*Task to carry out*:
Copy, word for word, the lines below from the one containing "SD pin MISO: D1 -> D6" up to and including the one containing "STEPPER2 pin IN4: TX -> D3", with pictures left out.

*Record set*:
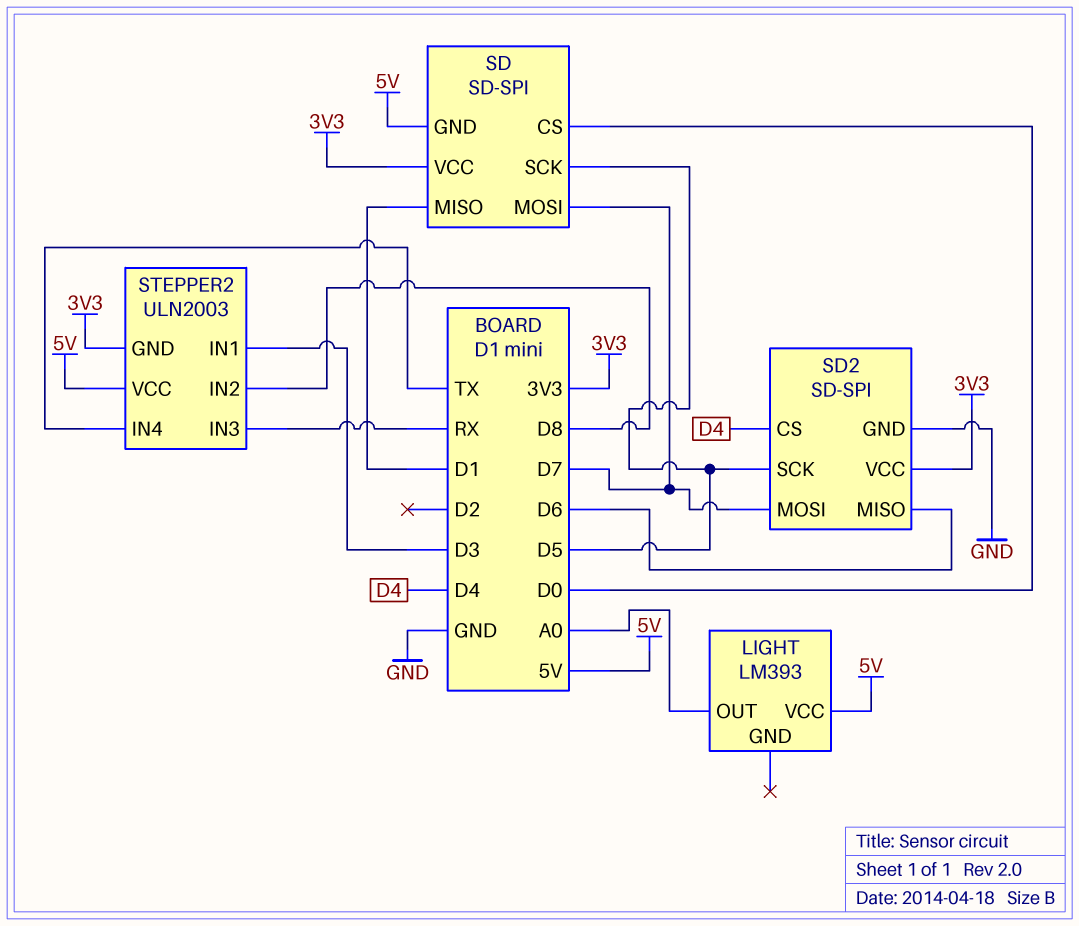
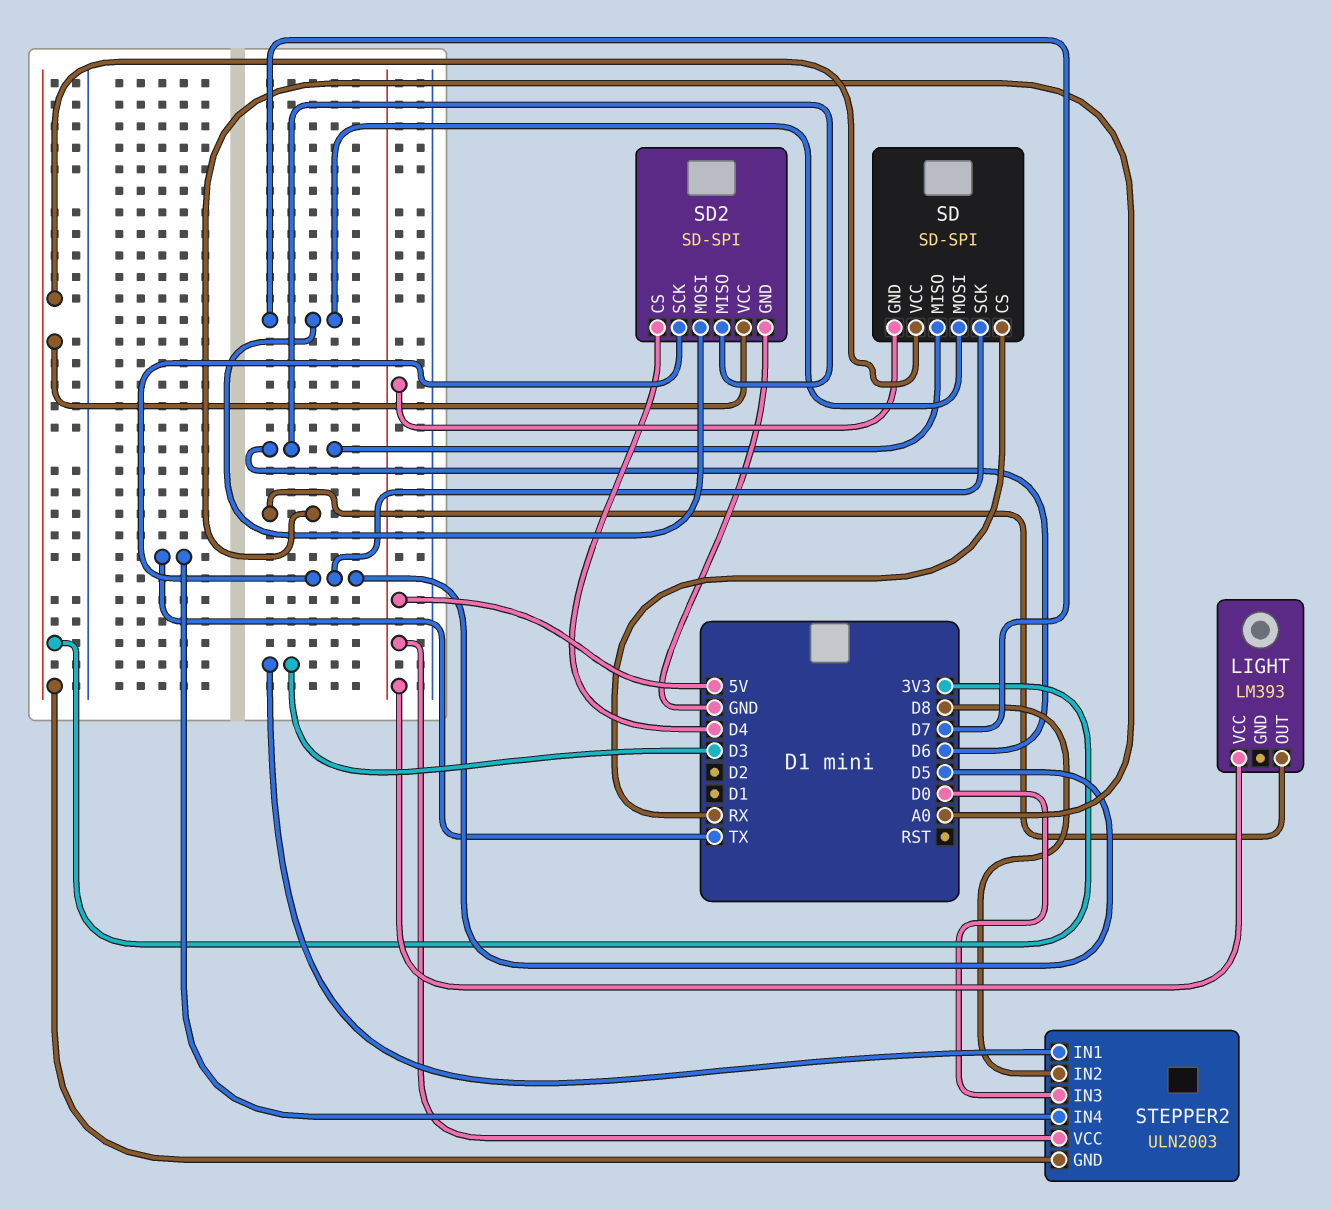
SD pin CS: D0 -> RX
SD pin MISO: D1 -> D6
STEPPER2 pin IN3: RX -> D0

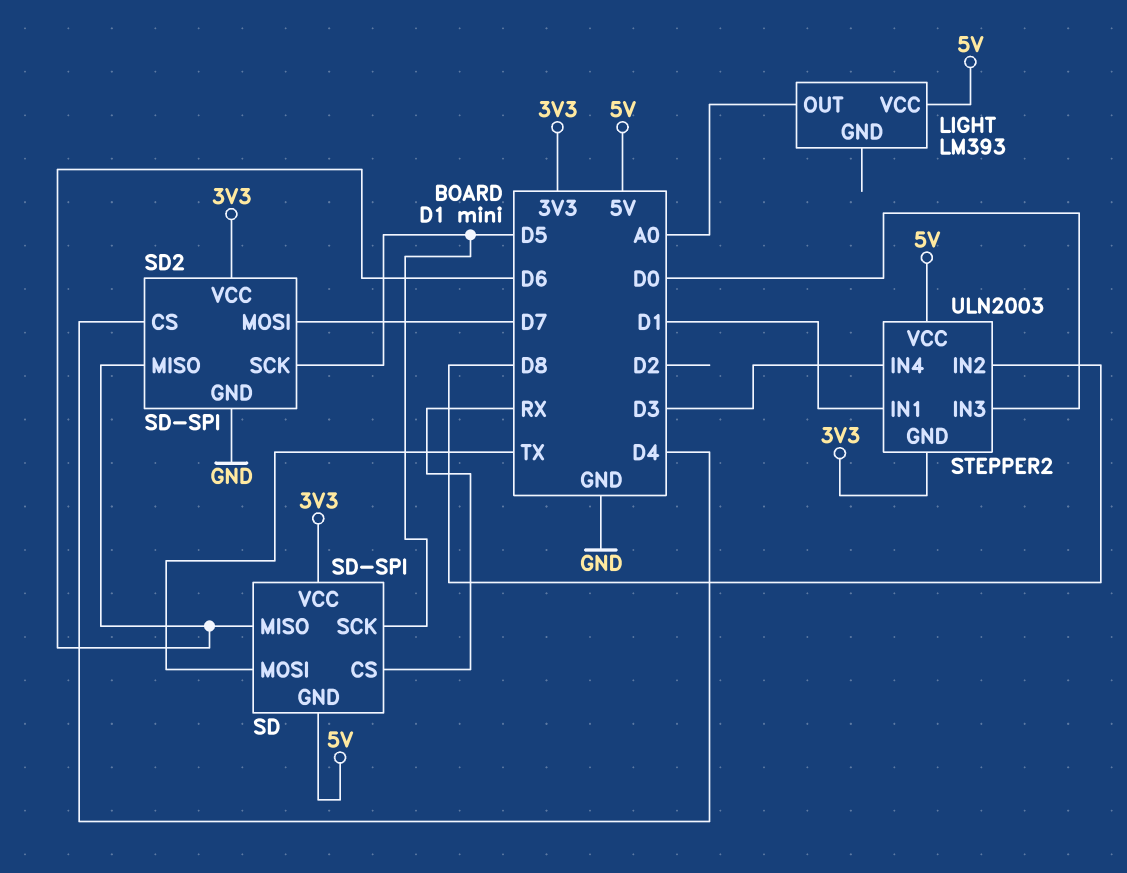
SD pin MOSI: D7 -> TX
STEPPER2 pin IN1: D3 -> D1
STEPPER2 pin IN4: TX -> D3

...

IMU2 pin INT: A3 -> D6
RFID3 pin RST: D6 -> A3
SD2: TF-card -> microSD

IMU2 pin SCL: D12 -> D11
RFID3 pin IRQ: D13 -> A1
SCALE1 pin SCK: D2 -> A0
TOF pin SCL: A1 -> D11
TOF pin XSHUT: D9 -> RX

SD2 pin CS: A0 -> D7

*Answer to this problem*:
SD pin MISO: D1 -> D6
STEPPER2 pin IN3: RX -> D0

SD pin MOSI: D7 -> TX
STEPPER2 pin IN1: D3 -> D1
STEPPER2 pin IN4: TX -> D3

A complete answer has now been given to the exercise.